**Task objective**
The data below holds a line containing "C8: none -> 1uF (plus CN3/2, minus NET8)" and a line containing "D2: LED blue"; please quote exactly those two lines and every line between them, and nothing else.
------------------------------------------------------------------------
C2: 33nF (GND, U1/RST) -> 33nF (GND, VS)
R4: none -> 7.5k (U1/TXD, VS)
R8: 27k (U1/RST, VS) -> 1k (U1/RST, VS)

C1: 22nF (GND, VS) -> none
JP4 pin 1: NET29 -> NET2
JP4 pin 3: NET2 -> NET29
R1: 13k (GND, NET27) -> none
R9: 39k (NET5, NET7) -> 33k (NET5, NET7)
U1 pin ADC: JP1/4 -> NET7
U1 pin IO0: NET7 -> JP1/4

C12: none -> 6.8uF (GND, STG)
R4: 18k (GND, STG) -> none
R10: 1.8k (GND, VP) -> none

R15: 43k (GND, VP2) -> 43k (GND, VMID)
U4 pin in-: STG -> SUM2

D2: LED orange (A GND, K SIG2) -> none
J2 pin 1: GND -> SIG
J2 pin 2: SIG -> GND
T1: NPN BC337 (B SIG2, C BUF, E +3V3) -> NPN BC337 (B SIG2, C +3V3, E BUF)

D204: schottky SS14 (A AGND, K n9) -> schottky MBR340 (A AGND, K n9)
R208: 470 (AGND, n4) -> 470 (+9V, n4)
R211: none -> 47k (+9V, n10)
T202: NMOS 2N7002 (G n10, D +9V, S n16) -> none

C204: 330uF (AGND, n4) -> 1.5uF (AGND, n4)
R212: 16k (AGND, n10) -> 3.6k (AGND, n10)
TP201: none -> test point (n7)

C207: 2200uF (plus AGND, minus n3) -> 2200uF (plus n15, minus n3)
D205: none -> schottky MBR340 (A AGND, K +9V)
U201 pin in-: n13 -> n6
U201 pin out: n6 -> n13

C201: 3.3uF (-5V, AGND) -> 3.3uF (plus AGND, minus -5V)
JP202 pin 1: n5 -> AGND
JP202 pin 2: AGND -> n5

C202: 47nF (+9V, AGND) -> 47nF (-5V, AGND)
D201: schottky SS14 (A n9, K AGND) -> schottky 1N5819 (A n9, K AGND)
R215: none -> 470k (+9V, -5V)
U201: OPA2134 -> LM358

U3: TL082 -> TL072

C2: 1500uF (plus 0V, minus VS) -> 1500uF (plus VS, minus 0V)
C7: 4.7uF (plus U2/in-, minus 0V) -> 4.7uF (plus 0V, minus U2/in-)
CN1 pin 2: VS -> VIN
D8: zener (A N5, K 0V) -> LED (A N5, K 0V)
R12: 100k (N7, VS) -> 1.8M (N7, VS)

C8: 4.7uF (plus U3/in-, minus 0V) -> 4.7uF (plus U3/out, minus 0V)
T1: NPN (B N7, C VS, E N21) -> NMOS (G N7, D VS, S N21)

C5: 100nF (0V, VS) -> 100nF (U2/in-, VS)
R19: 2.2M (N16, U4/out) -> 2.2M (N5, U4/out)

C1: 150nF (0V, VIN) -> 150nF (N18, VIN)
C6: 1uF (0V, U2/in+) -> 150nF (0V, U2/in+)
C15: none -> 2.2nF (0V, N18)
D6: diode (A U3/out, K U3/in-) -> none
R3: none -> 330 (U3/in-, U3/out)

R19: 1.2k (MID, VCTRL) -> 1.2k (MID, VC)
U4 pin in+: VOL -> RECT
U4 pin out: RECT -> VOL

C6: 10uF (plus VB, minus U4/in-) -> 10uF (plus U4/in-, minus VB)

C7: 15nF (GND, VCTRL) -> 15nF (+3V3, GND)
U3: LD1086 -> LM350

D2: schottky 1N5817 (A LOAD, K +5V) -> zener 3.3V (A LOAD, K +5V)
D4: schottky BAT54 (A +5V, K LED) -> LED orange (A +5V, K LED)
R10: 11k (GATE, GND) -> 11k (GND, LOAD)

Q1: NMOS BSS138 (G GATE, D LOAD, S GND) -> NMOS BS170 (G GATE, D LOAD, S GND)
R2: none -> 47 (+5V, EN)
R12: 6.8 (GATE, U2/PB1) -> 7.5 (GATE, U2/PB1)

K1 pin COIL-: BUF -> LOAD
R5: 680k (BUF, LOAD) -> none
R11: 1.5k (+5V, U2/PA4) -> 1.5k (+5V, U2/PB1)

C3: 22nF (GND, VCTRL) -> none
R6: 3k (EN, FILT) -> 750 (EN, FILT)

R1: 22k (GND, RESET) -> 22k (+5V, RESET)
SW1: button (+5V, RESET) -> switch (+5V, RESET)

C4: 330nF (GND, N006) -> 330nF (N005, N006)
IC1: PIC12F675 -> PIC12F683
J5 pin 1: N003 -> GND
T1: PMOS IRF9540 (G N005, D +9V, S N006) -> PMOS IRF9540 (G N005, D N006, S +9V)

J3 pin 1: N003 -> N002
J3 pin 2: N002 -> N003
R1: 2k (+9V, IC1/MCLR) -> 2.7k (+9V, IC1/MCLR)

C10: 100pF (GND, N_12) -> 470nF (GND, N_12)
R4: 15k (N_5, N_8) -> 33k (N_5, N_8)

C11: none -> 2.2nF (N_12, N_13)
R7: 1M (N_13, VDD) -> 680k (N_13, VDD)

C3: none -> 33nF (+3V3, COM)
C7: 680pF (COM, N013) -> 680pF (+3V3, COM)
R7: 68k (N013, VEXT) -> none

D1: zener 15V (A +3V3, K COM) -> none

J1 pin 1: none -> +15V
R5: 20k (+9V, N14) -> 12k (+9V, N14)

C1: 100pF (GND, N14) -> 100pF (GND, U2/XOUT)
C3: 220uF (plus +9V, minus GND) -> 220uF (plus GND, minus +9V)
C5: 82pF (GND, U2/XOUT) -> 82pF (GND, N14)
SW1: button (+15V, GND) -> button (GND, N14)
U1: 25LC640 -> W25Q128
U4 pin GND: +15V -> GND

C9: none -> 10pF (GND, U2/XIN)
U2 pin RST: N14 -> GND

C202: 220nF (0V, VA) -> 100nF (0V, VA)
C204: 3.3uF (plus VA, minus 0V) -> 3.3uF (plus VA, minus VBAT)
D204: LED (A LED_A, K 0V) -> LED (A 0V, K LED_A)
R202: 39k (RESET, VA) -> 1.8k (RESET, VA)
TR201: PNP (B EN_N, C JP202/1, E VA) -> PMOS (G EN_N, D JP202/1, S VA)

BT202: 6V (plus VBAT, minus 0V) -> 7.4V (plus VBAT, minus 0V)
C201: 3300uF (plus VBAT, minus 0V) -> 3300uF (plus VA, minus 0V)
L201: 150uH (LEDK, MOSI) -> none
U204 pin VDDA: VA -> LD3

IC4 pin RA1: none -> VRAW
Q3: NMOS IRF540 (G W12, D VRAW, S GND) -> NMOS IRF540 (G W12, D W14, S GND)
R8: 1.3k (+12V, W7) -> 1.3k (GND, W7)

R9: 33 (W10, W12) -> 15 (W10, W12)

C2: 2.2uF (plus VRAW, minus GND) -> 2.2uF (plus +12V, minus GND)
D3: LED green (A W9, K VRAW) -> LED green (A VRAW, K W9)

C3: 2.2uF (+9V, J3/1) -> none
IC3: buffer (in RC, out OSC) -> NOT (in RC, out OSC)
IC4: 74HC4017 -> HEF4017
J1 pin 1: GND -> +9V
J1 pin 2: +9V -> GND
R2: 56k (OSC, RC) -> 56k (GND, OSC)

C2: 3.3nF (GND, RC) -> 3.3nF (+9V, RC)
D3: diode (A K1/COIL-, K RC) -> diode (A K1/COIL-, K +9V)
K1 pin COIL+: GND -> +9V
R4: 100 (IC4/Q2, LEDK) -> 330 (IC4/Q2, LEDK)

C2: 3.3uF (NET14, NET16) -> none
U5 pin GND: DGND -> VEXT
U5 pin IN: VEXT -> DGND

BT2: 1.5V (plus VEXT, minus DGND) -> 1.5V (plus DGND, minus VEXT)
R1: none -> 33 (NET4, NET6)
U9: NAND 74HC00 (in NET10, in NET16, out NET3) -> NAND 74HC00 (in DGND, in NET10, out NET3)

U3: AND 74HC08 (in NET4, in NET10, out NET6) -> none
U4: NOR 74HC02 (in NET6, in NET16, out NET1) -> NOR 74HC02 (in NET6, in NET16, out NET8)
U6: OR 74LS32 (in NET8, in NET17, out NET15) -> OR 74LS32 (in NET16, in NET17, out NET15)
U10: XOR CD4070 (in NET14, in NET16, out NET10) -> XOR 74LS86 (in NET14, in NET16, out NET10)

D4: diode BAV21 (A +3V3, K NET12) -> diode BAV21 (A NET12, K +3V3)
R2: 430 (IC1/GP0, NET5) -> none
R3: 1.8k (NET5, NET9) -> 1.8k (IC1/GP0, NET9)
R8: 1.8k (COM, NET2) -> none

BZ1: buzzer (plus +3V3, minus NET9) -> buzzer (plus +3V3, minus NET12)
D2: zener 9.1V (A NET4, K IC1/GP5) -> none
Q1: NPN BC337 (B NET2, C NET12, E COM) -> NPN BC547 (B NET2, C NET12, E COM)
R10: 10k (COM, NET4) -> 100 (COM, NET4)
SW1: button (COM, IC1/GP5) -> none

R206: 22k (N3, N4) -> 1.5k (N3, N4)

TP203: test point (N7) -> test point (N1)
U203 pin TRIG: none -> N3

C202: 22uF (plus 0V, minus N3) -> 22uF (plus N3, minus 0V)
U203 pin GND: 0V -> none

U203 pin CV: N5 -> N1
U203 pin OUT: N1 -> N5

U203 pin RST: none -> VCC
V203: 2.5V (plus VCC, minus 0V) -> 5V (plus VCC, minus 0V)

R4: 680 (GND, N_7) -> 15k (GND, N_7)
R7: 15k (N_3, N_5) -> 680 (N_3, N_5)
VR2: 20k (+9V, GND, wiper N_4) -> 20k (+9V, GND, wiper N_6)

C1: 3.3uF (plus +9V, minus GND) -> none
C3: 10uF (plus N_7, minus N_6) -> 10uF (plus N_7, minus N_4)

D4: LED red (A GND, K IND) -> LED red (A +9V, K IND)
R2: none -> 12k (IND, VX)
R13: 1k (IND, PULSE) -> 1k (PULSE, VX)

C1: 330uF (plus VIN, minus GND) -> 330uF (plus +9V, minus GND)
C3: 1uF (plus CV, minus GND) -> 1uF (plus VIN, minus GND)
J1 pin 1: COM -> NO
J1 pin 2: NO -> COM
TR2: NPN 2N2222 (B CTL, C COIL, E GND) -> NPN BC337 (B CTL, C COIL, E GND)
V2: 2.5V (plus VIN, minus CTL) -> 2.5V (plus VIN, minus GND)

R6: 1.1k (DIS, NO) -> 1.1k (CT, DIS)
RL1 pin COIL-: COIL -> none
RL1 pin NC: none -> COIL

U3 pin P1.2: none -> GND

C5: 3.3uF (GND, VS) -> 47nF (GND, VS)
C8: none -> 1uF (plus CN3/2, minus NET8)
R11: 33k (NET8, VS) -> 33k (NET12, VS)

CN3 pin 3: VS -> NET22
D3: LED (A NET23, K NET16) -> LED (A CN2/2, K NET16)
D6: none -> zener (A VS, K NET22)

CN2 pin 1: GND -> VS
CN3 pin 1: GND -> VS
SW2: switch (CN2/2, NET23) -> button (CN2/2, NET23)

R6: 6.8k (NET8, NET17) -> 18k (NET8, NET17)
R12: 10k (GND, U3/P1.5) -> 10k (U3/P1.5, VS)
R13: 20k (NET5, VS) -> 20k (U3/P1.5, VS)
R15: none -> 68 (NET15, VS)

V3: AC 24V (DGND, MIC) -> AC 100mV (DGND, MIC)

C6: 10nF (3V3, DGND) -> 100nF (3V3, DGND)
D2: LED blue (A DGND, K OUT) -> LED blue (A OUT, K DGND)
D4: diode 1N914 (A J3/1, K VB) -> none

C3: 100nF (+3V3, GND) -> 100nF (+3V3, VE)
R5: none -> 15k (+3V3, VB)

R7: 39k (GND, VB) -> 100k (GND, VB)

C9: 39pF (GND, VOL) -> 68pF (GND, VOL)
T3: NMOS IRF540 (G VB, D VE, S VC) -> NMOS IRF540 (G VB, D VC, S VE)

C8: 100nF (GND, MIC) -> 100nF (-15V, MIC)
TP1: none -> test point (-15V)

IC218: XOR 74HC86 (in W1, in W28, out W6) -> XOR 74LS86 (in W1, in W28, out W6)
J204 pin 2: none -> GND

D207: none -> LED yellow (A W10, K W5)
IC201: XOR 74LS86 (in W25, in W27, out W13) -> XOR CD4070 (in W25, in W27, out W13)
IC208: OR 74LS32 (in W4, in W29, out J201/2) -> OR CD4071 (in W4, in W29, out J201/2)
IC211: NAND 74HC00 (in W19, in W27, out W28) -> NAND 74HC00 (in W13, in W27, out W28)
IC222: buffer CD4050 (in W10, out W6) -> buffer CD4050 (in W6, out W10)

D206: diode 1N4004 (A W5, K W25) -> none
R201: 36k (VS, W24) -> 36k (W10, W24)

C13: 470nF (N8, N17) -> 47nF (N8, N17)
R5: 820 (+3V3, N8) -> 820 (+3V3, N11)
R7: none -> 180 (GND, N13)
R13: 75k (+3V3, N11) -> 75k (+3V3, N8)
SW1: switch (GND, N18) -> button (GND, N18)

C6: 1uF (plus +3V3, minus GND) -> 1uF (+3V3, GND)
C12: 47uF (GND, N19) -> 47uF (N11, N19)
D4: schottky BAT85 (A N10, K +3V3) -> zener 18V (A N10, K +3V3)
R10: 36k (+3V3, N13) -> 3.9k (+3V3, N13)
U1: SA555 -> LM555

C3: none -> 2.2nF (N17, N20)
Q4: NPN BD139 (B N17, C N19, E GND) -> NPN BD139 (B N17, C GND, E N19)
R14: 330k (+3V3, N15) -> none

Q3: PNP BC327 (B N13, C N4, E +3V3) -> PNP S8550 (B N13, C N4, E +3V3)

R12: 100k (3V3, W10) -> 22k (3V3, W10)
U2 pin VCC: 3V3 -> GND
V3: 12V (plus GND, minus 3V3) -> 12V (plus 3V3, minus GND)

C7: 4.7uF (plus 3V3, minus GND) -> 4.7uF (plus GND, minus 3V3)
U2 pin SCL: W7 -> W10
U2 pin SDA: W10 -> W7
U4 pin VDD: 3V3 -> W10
------------------------------------------------------------------------
**Your response**
C8: none -> 1uF (plus CN3/2, minus NET8)
R11: 33k (NET8, VS) -> 33k (NET12, VS)

CN3 pin 3: VS -> NET22
D3: LED (A NET23, K NET16) -> LED (A CN2/2, K NET16)
D6: none -> zener (A VS, K NET22)

CN2 pin 1: GND -> VS
CN3 pin 1: GND -> VS
SW2: switch (CN2/2, NET23) -> button (CN2/2, NET23)

R6: 6.8k (NET8, NET17) -> 18k (NET8, NET17)
R12: 10k (GND, U3/P1.5) -> 10k (U3/P1.5, VS)
R13: 20k (NET5, VS) -> 20k (U3/P1.5, VS)
R15: none -> 68 (NET15, VS)

V3: AC 24V (DGND, MIC) -> AC 100mV (DGND, MIC)

C6: 10nF (3V3, DGND) -> 100nF (3V3, DGND)
D2: LED blue (A DGND, K OUT) -> LED blue (A OUT, K DGND)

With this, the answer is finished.